__Task to complete__
Present every item below as a numbered list, leaving out any blank lines.
[start Records to use]
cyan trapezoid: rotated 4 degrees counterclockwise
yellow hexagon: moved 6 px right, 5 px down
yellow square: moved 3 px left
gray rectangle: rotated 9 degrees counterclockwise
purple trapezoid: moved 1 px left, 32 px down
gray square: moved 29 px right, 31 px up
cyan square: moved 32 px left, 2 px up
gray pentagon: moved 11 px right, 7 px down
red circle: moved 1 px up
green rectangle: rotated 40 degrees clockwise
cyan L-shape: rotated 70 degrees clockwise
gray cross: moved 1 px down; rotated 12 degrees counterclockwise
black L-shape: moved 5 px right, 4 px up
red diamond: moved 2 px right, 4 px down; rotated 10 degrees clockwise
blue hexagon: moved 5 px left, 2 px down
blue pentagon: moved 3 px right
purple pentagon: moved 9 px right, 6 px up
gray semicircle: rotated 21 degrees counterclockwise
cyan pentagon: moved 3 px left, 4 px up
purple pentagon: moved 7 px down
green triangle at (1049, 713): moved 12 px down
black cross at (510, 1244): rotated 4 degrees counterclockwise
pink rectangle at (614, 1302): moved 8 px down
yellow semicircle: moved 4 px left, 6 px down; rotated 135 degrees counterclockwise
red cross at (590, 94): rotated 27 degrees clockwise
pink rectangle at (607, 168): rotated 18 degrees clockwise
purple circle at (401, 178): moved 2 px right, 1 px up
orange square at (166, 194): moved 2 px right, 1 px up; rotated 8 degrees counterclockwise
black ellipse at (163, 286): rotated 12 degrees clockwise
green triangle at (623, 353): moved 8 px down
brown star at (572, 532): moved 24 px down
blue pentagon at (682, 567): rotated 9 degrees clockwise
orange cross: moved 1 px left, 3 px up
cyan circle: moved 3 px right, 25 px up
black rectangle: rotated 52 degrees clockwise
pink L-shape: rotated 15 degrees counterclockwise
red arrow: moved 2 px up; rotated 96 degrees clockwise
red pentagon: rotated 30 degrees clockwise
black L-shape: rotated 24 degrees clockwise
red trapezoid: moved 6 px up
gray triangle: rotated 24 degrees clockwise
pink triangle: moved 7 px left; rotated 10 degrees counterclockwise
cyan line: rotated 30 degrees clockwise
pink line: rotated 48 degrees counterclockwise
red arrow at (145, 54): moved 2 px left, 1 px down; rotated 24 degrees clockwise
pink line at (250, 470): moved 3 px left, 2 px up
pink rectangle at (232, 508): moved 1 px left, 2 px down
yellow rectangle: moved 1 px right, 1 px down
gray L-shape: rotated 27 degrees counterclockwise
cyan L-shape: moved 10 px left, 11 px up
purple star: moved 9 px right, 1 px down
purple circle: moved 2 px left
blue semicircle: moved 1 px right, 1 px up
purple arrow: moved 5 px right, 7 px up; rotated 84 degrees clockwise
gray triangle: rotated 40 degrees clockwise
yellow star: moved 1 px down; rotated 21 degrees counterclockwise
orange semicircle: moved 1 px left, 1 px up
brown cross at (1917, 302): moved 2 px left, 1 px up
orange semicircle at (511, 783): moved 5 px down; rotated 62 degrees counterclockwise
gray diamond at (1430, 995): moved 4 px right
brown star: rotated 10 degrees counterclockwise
[end Records to use]
__Result__
1. cyan trapezoid: rotated 4 degrees counterclockwise
2. yellow hexagon: moved 6 px right, 5 px down
3. yellow square: moved 3 px left
4. gray rectangle: rotated 9 degrees counterclockwise
5. purple trapezoid: moved 1 px left, 32 px down
6. gray square: moved 29 px right, 31 px up
7. cyan square: moved 32 px left, 2 px up
8. gray pentagon: moved 11 px right, 7 px down
9. red circle: moved 1 px up
10. green rectangle: rotated 40 degrees clockwise
11. cyan L-shape: rotated 70 degrees clockwise
12. gray cross: moved 1 px down; rotated 12 degrees counterclockwise
13. black L-shape: moved 5 px right, 4 px up
14. red diamond: moved 2 px right, 4 px down; rotated 10 degrees clockwise
15. blue hexagon: moved 5 px left, 2 px down
16. blue pentagon: moved 3 px right
17. purple pentagon: moved 9 px right, 6 px up
18. gray semicircle: rotated 21 degrees counterclockwise
19. cyan pentagon: moved 3 px left, 4 px up
20. purple pentagon: moved 7 px down
21. green triangle at (1049, 713): moved 12 px down
22. black cross at (510, 1244): rotated 4 degrees counterclockwise
23. pink rectangle at (614, 1302): moved 8 px down
24. yellow semicircle: moved 4 px left, 6 px down; rotated 135 degrees counterclockwise
25. red cross at (590, 94): rotated 27 degrees clockwise
26. pink rectangle at (607, 168): rotated 18 degrees clockwise
27. purple circle at (401, 178): moved 2 px right, 1 px up
28. orange square at (166, 194): moved 2 px right, 1 px up; rotated 8 degrees counterclockwise
29. black ellipse at (163, 286): rotated 12 degrees clockwise
30. green triangle at (623, 353): moved 8 px down
31. brown star at (572, 532): moved 24 px down
32. blue pentagon at (682, 567): rotated 9 degrees clockwise
33. orange cross: moved 1 px left, 3 px up
34. cyan circle: moved 3 px right, 25 px up
35. black rectangle: rotated 52 degrees clockwise
36. pink L-shape: rotated 15 degrees counterclockwise
37. red arrow: moved 2 px up; rotated 96 degrees clockwise
38. red pentagon: rotated 30 degrees clockwise
39. black L-shape: rotated 24 degrees clockwise
40. red trapezoid: moved 6 px up
41. gray triangle: rotated 24 degrees clockwise
42. pink triangle: moved 7 px left; rotated 10 degrees counterclockwise
43. cyan line: rotated 30 degrees clockwise
44. pink line: rotated 48 degrees counterclockwise
45. red arrow at (145, 54): moved 2 px left, 1 px down; rotated 24 degrees clockwise
46. pink line at (250, 470): moved 3 px left, 2 px up
47. pink rectangle at (232, 508): moved 1 px left, 2 px down
48. yellow rectangle: moved 1 px right, 1 px down
49. gray L-shape: rotated 27 degrees counterclockwise
50. cyan L-shape: moved 10 px left, 11 px up
51. purple star: moved 9 px right, 1 px down
52. purple circle: moved 2 px left
53. blue semicircle: moved 1 px right, 1 px up
54. purple arrow: moved 5 px right, 7 px up; rotated 84 degrees clockwise
55. gray triangle: rotated 40 degrees clockwise
56. yellow star: moved 1 px down; rotated 21 degrees counterclockwise
57. orange semicircle: moved 1 px left, 1 px up
58. brown cross at (1917, 302): moved 2 px left, 1 px up
59. orange semicircle at (511, 783): moved 5 px down; rotated 62 degrees counterclockwise
60. gray diamond at (1430, 995): moved 4 px right
61. brown star: rotated 10 degrees counterclockwise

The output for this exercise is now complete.